* Exercise objective *
Scan the records for the word "sombrero". Return each line where it is found.

* Source material *
:::::

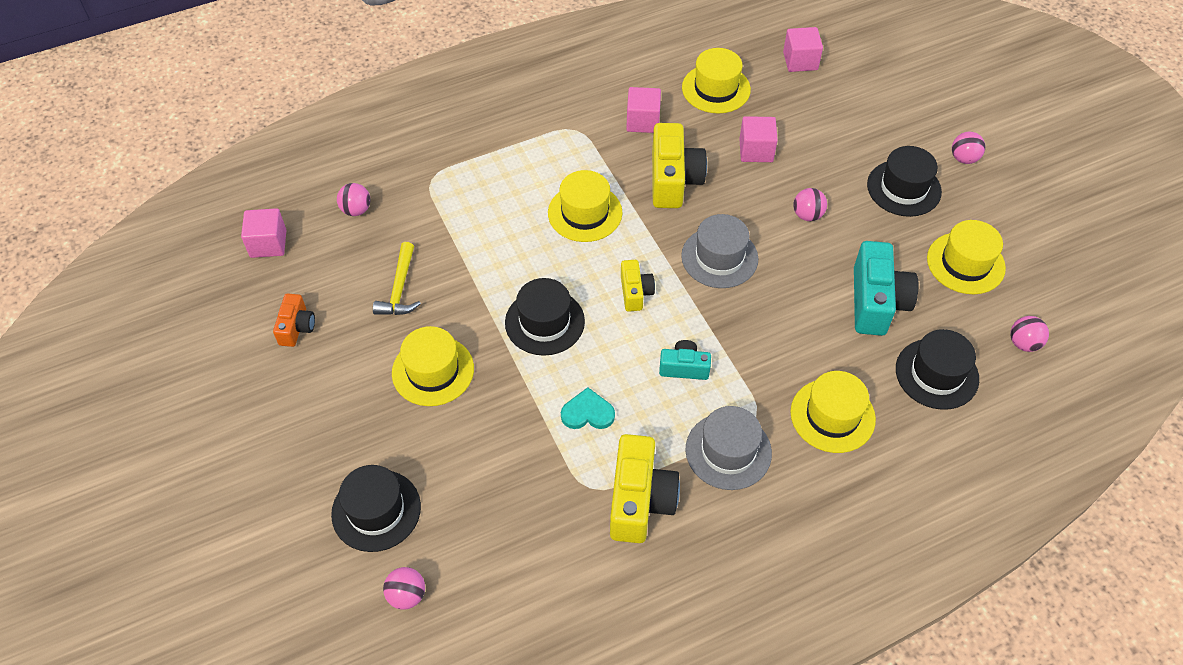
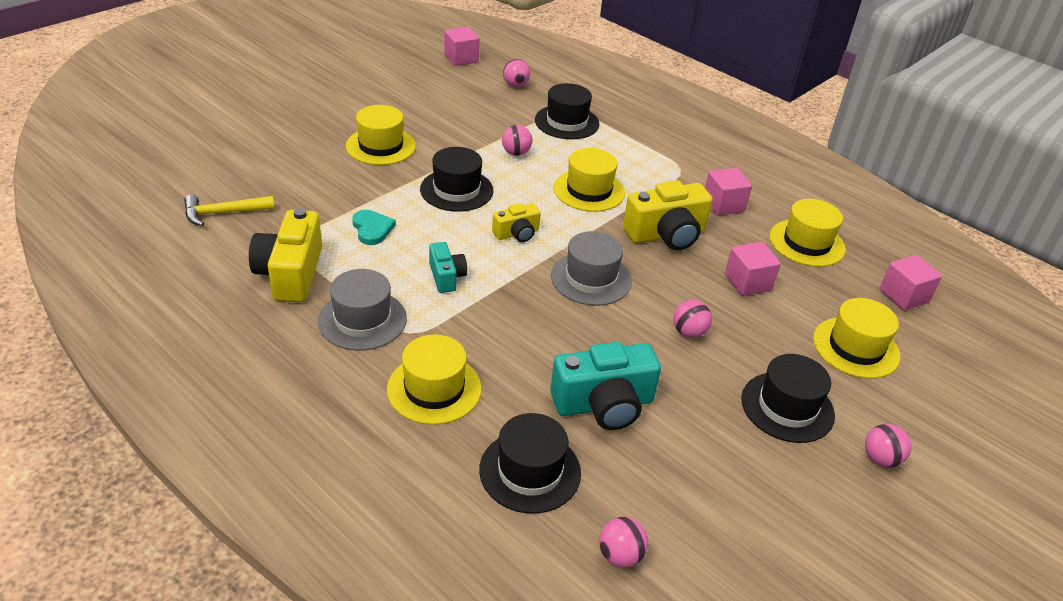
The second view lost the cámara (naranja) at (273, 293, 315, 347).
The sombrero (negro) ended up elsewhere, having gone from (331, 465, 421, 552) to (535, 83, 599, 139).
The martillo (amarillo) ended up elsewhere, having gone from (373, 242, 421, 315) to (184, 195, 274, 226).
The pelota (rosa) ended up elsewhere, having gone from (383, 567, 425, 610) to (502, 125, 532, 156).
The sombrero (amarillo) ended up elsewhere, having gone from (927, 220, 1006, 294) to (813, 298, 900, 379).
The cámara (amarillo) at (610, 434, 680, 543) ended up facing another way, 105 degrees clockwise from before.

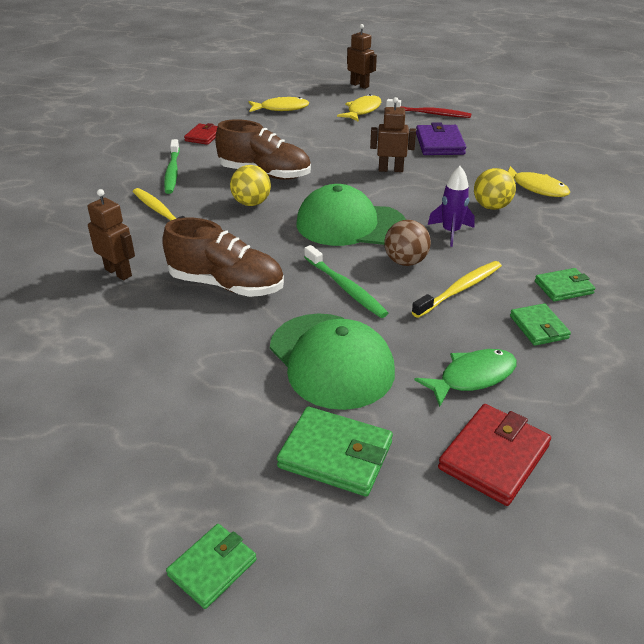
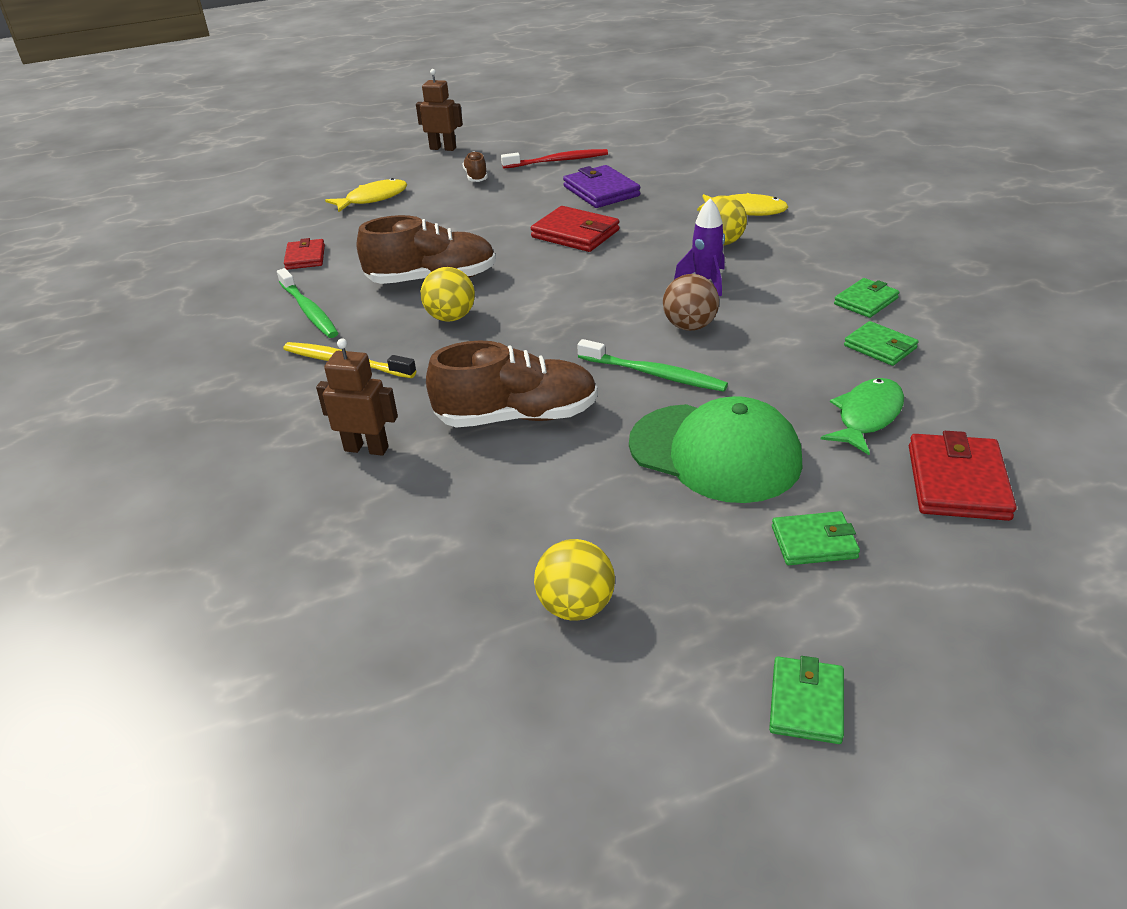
The second view lost the gorra (verde) at (296, 184, 406, 246).
The second view lost the cepillo de dientes (amarillo) at (412, 261, 502, 318).
The second view gained the pelota (amarillo) at (534, 539, 615, 620).
Where the pez (amarillo) stood at (337, 94, 381, 122), the zapato (marrón) came to stand at (462, 151, 488, 182).
Where the robot (marrón) stood at (370, 97, 416, 172), the cartera (rojo) came to stand at (531, 206, 620, 252).
The size of the cartera (verde) at (277, 407, 393, 497) changed by a factor of 0.64.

:::::

* Output below *
The sombrero (negro) ended up elsewhere, having gone from (331, 465, 421, 552) to (535, 83, 599, 139).
The sombrero (amarillo) ended up elsewhere, having gone from (927, 220, 1006, 294) to (813, 298, 900, 379).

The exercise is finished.